((
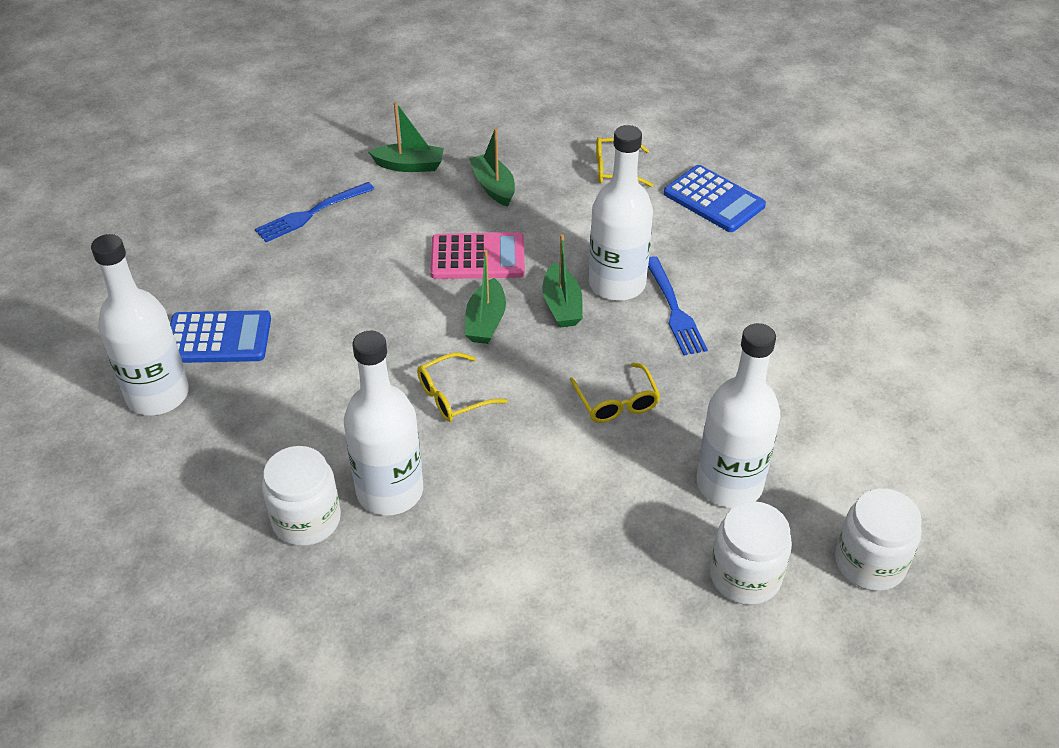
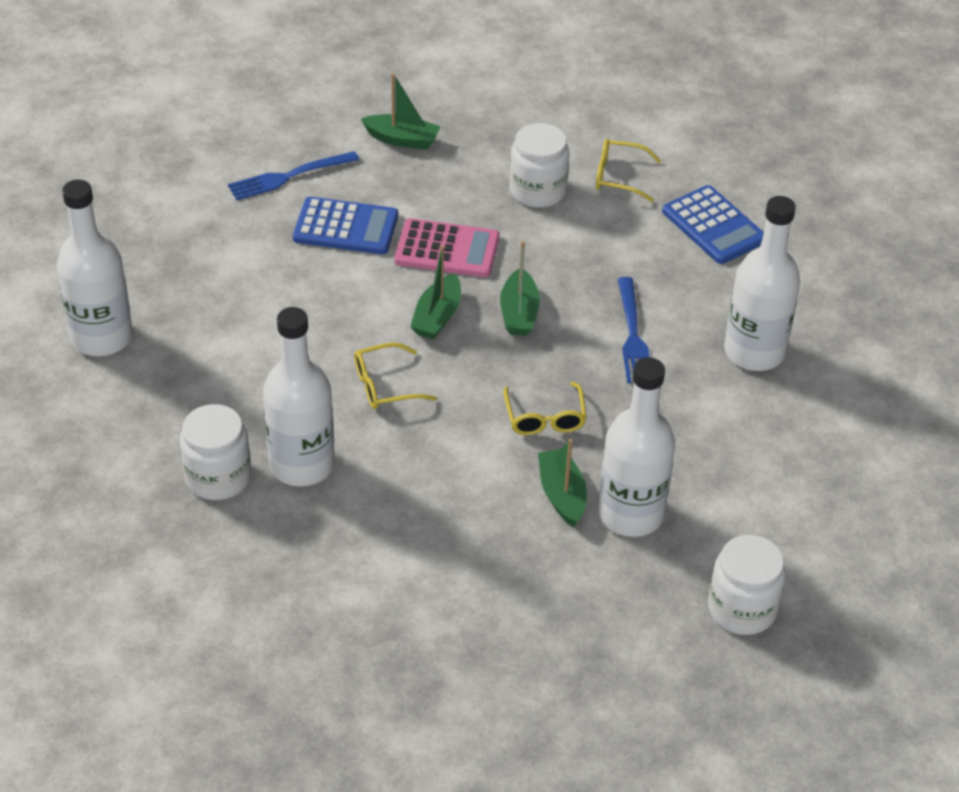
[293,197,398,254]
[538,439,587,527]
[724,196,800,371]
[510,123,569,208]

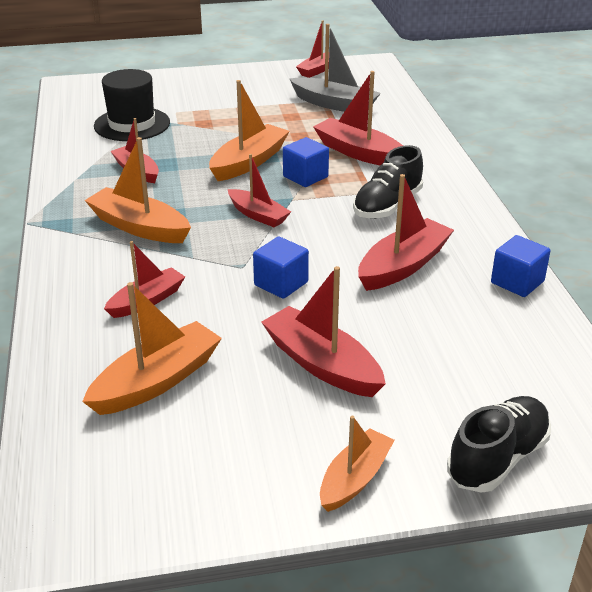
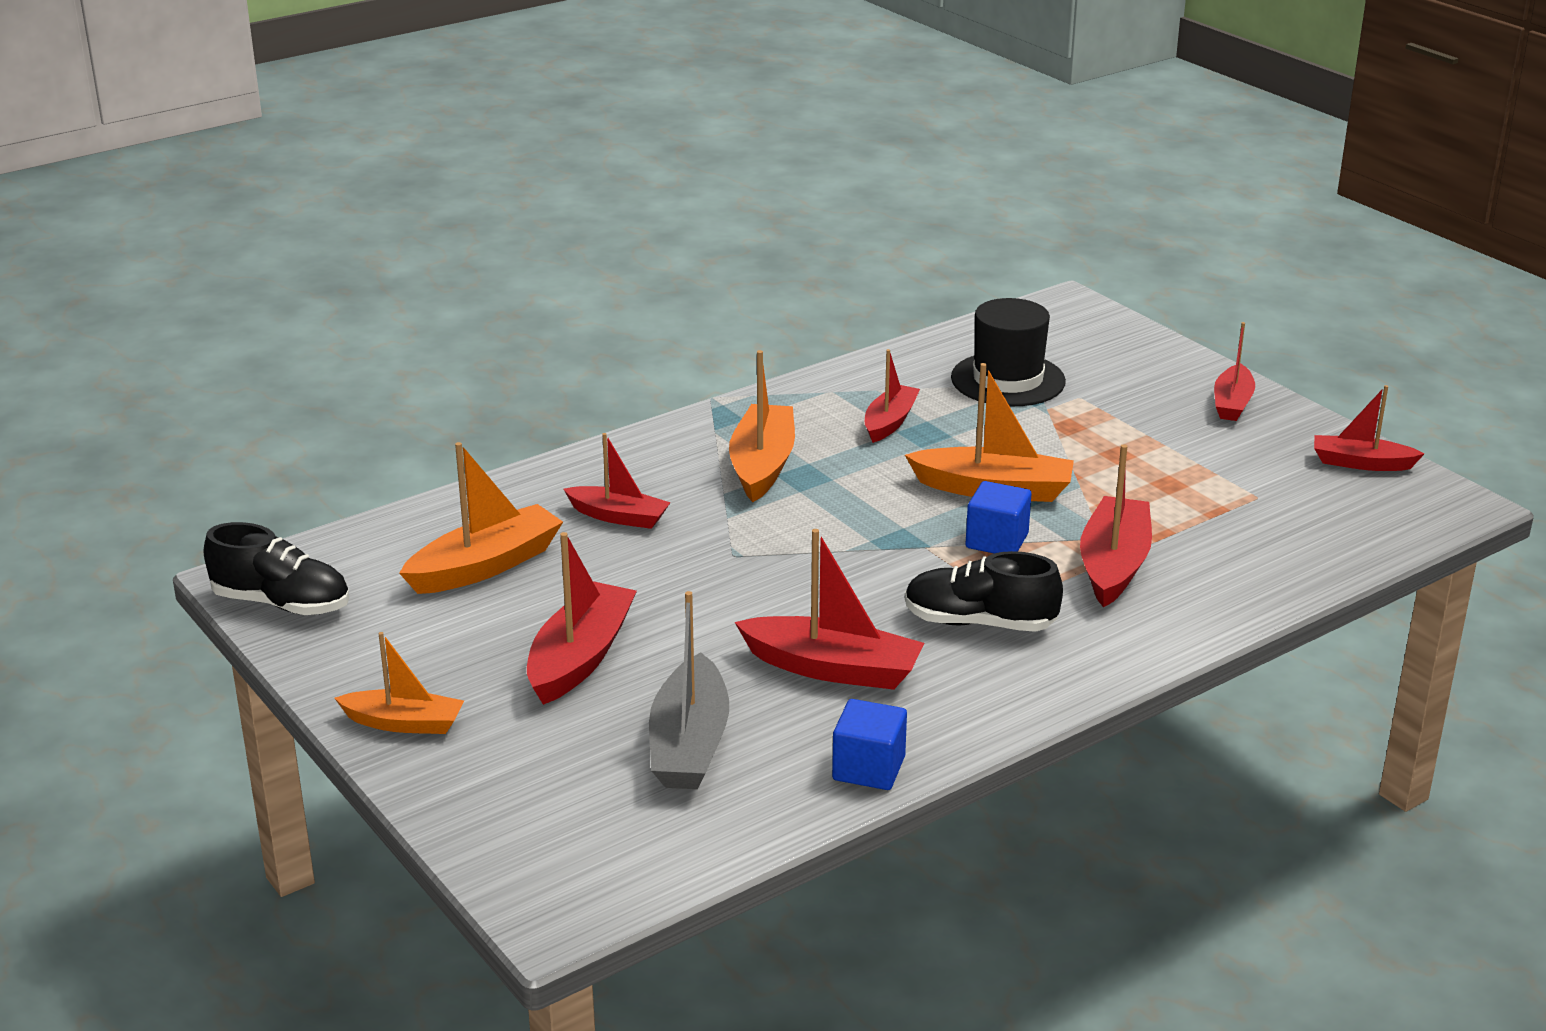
[253,236,309,299] (first image)
[1214,322,1255,421]
[649,591,729,789]
[203,522,350,615]
[399,442,563,594]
))
■ **ASSIGNED TASK**
Could you repeat all of the entries exactly, without the pictures?

■ **YOUR SOLUTION**
[293,197,398,254]
[538,439,587,527]
[724,196,800,371]
[510,123,569,208]

[253,236,309,299] (first image)
[1214,322,1255,421]
[649,591,729,789]
[203,522,350,615]
[399,442,563,594]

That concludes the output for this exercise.